Work to be completed: Beginning at the line that contains "none -> black 1x6 brick [193,290,367,438]", output each line exactly through the end of the records, and drop any pictures.

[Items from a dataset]
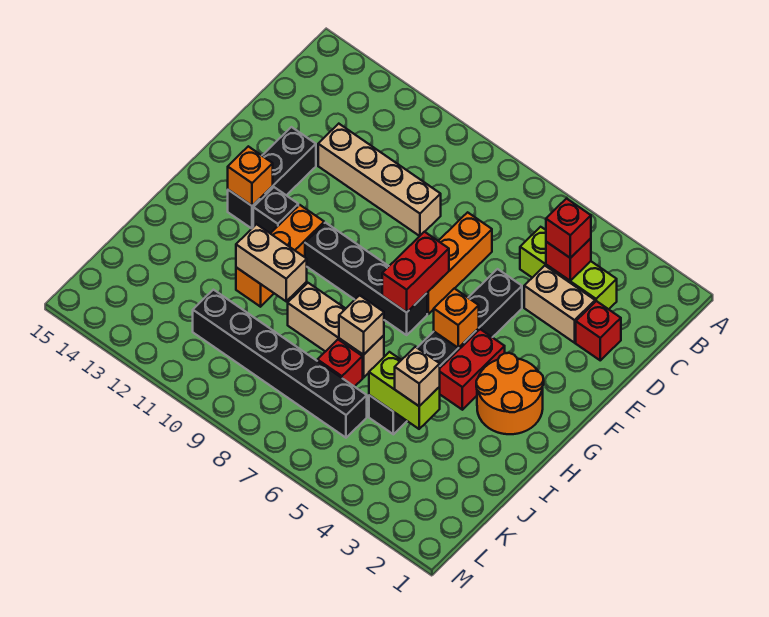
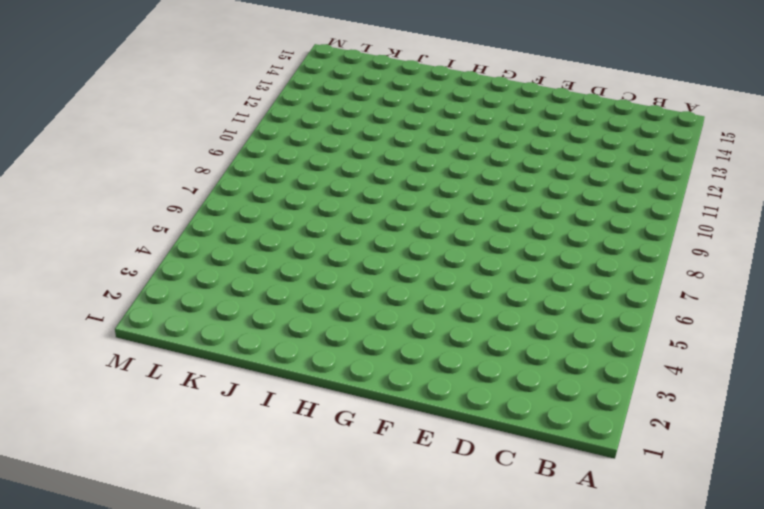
none -> lime 1x3 brick [520,227,617,309]
none -> red 1x1 brick [576,301,621,360]
none -> tan 1x2 brick [524,266,595,343]

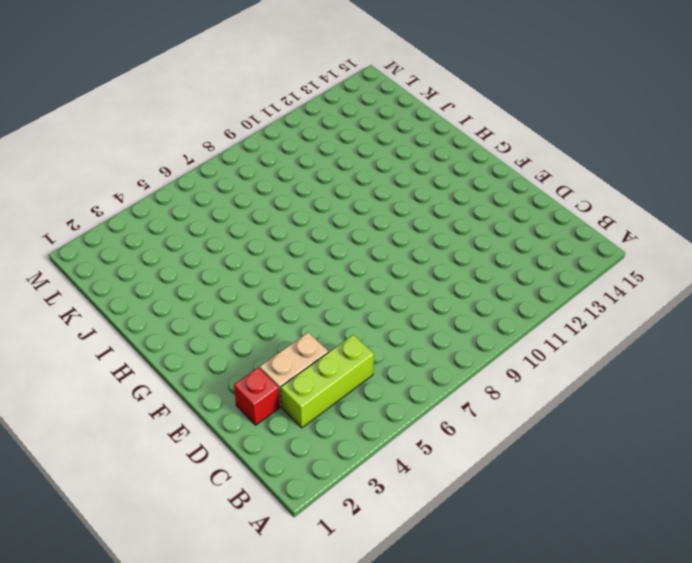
none -> orange 1x3 brick [427,212,492,314]
none -> tan 1x4 brick [318,124,441,236]
none -> black 1x6 brick [369,269,522,434]

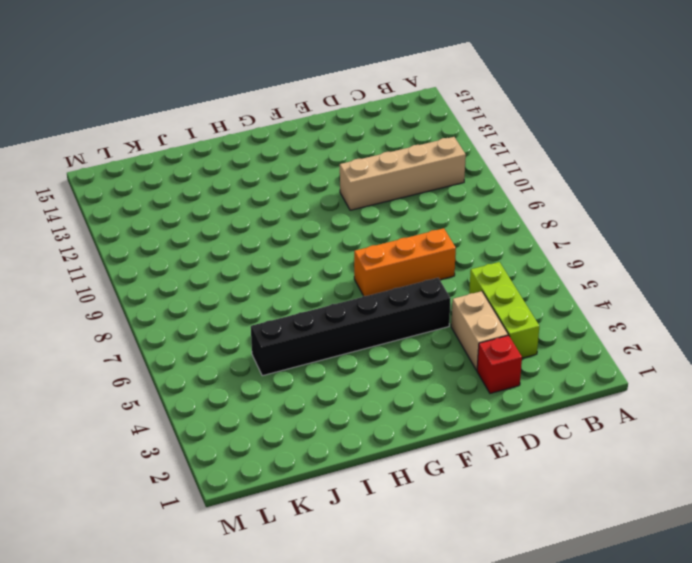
tan 1x4 brick [340,137,466,210] -> tan 1x4 brick turned to [318,124,441,236]
none -> black 1x3 brick [228,127,316,229]
none -> orange 2x2 round brick [476,353,544,434]
none -> red 1x2 brick [440,329,505,410]

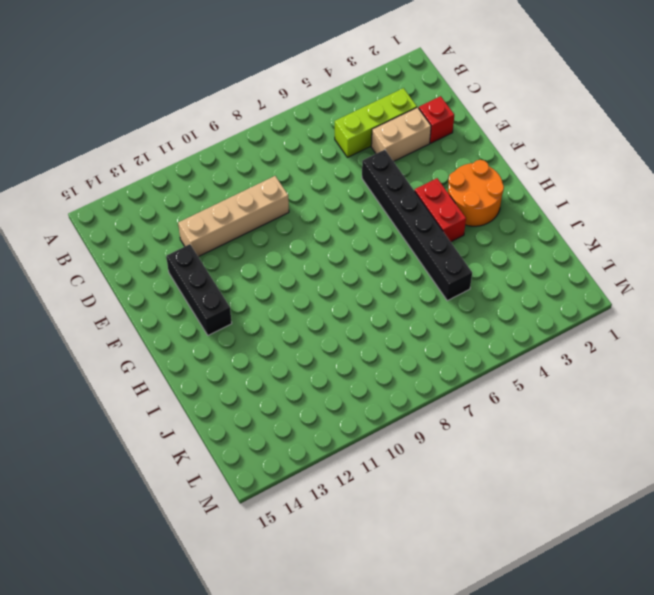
none -> orange 1x3 brick [427,212,492,314]
none -> black 1x4 brick [305,223,427,335]
none -> orange 1x3 brick [236,205,324,307]

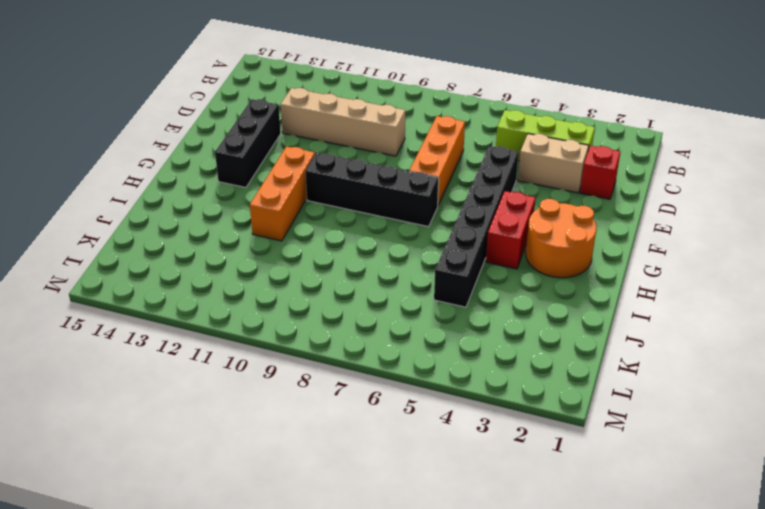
none -> black 1x1 brick [253,187,298,233]
none -> tan 1x3 brick [288,283,384,378]
none -> red 1x1 brick [317,340,363,387]

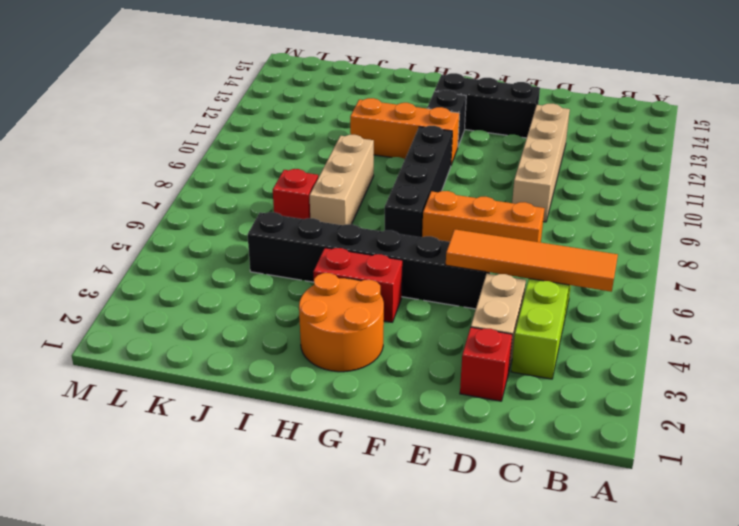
orange 1x4 tile [446,229,618,292] -> none
none -> black 1x6 brick [193,290,367,438]
none -> red 1x1 brick [546,238,591,281]
none -> red 1x2 brick [382,232,449,312]

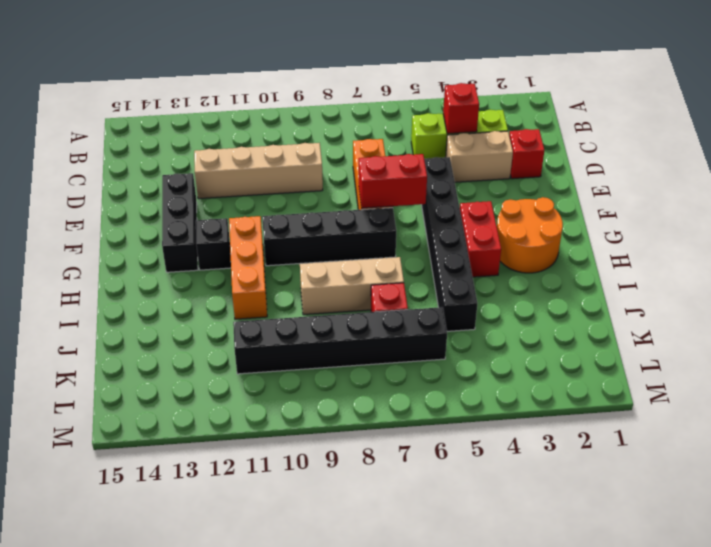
red 1x2 brick [359,154,427,208] -> red 1x2 brick turned to [382,232,449,312]
none -> orange 1x1 brick [434,288,479,348]
none -> orange 1x1 brick [228,146,273,206]
none -> tan 1x1 brick [339,295,384,355]

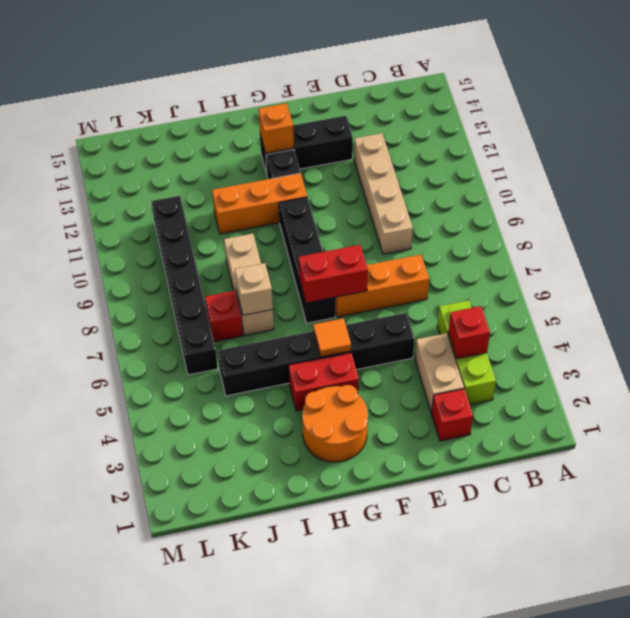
orange 1x1 tile [313,318,351,357] -> orange 1x1 brick [434,288,479,348]
none -> tan 1x2 brick [236,224,307,301]
none -> lime 1x2 brick [369,352,440,429]
none -> red 1x1 brick [546,199,591,258]

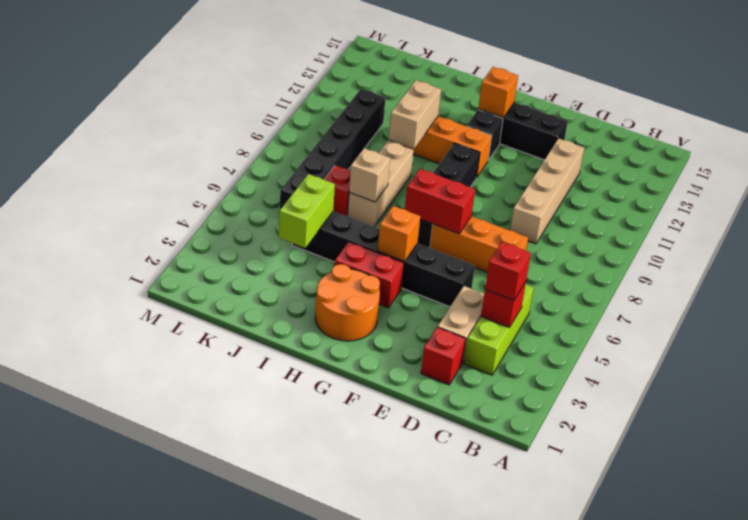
none -> tan 1x1 brick [395,347,440,406]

Task answer:
none -> black 1x6 brick [193,290,367,438]
none -> red 1x1 brick [546,238,591,281]
none -> red 1x2 brick [382,232,449,312]

red 1x2 brick [359,154,427,208] -> red 1x2 brick turned to [382,232,449,312]
none -> orange 1x1 brick [434,288,479,348]
none -> orange 1x1 brick [228,146,273,206]
none -> tan 1x1 brick [339,295,384,355]

orange 1x1 tile [313,318,351,357] -> orange 1x1 brick [434,288,479,348]
none -> tan 1x2 brick [236,224,307,301]
none -> lime 1x2 brick [369,352,440,429]
none -> red 1x1 brick [546,199,591,258]

none -> tan 1x1 brick [395,347,440,406]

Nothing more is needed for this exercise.